Problem to work on:
Your answer must be the exact lines from the one with "R3: 100 (LED, VS) -> 2k (LED, VS)" to the end of the data, both included, with no pictures.

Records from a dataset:
# # #
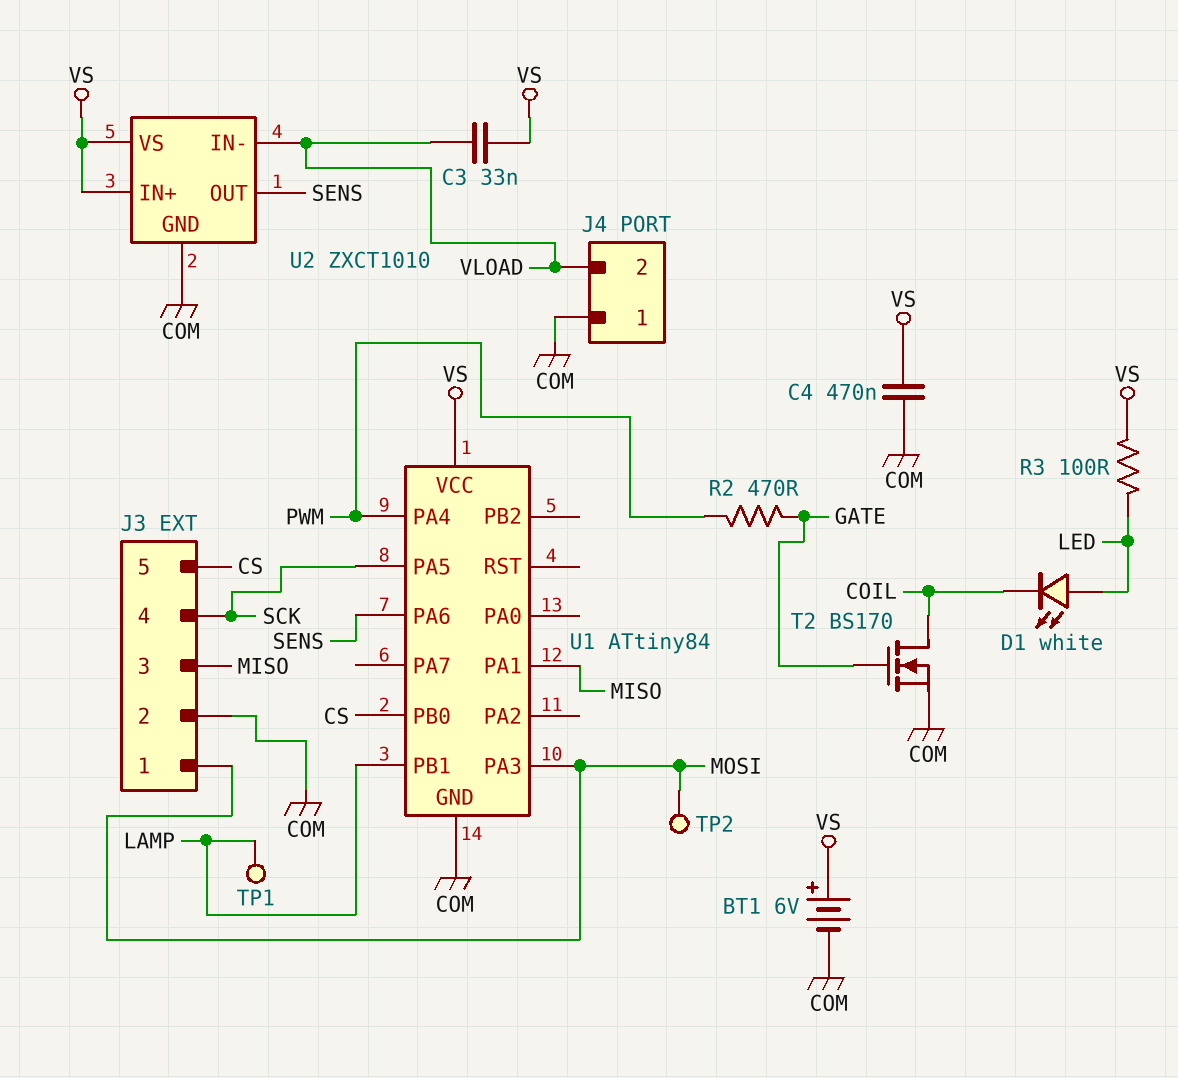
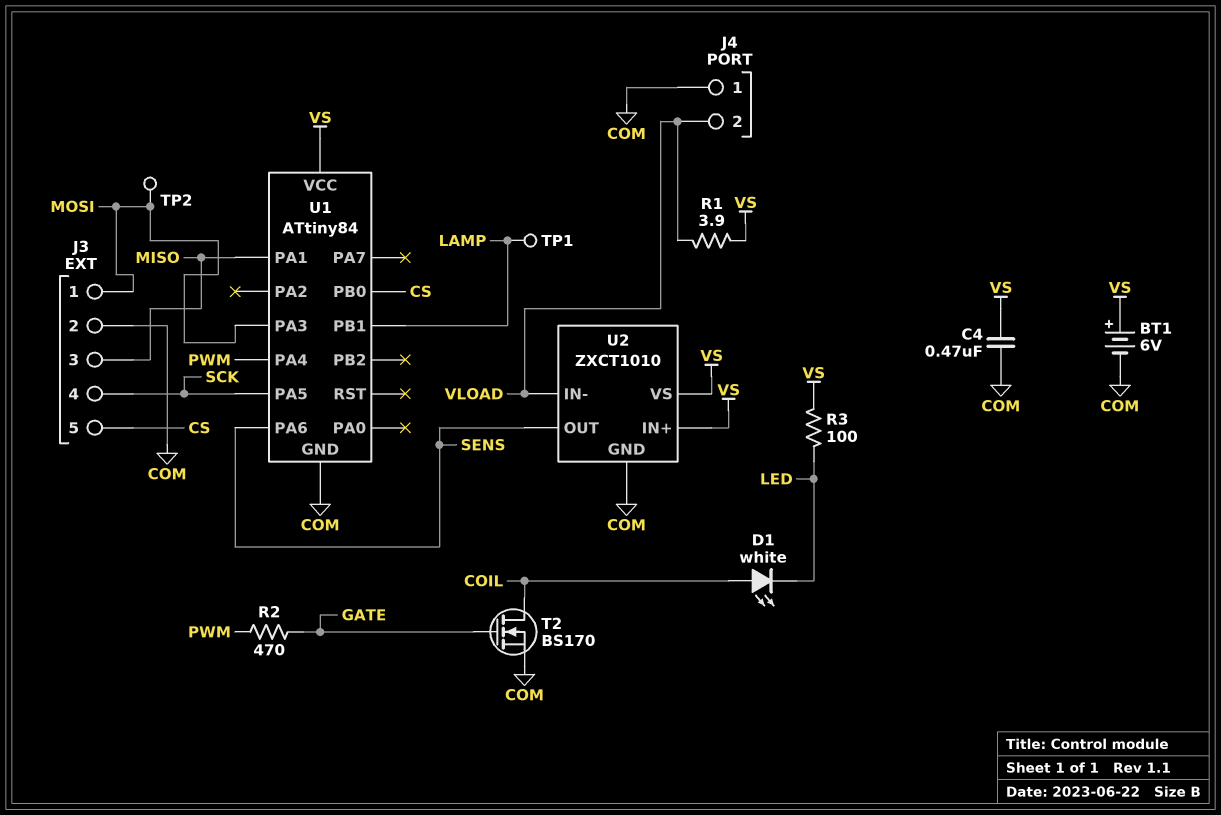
C3: 33nF (VLOAD, VS) -> none
D1: LED white (A LED, K COIL) -> LED white (A COIL, K LED)
R1: none -> 3.9 (VLOAD, VS)

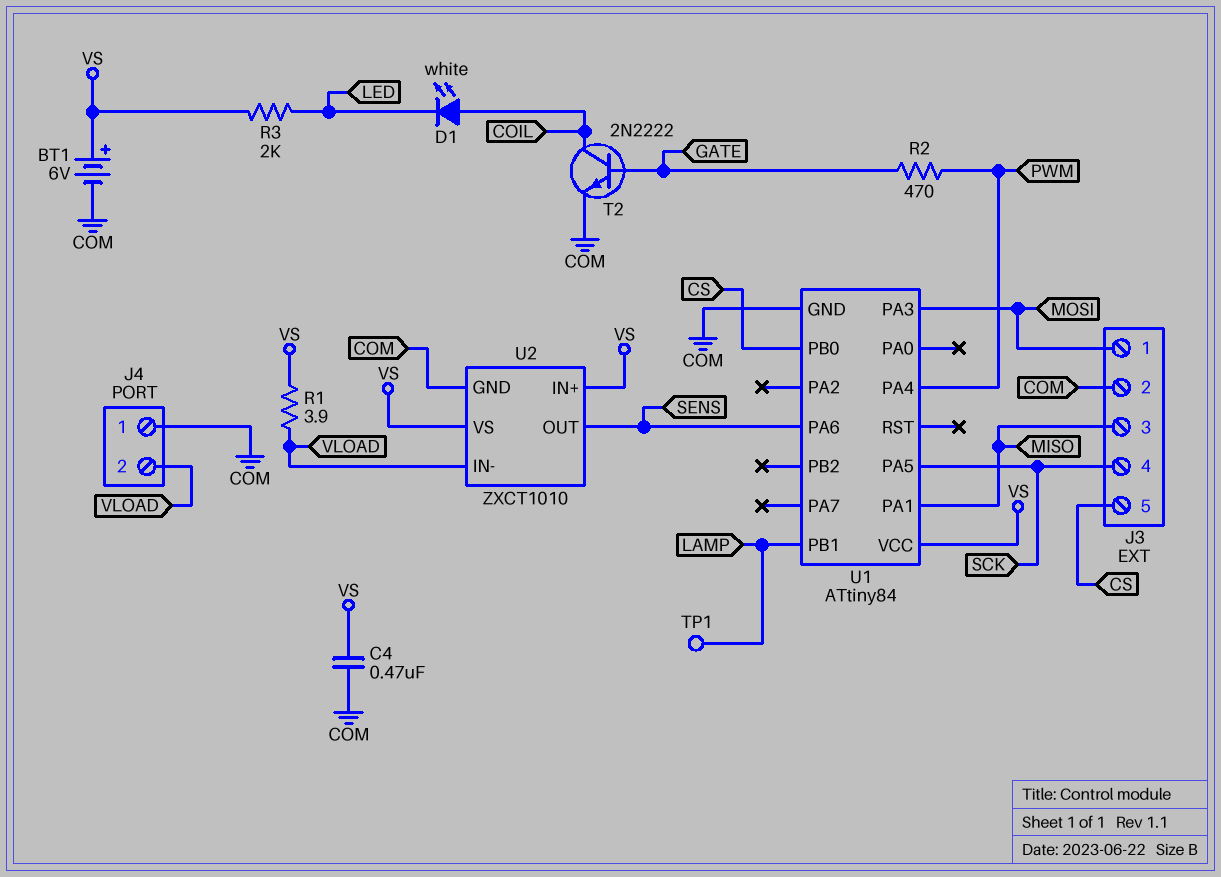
R3: 100 (LED, VS) -> 2k (LED, VS)
T2: NMOS BS170 (G GATE, D COIL, S COM) -> NPN 2N2222 (B GATE, C COIL, E COM)
TP2: test point (MOSI) -> none

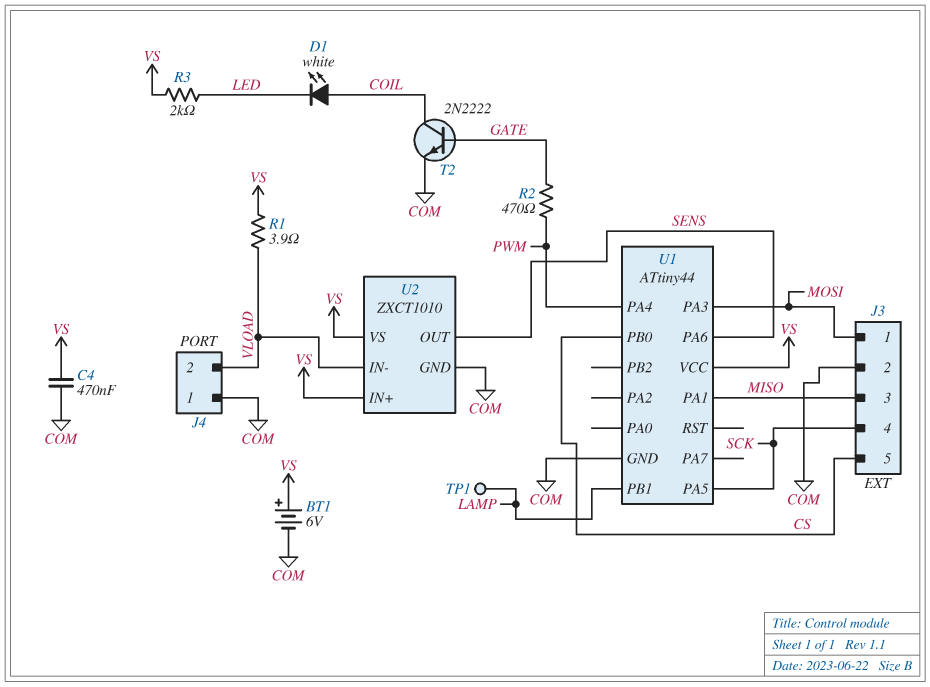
U1: ATtiny84 -> ATtiny44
# # #
Solution to the exercise:
R3: 100 (LED, VS) -> 2k (LED, VS)
T2: NMOS BS170 (G GATE, D COIL, S COM) -> NPN 2N2222 (B GATE, C COIL, E COM)
TP2: test point (MOSI) -> none

U1: ATtiny84 -> ATtiny44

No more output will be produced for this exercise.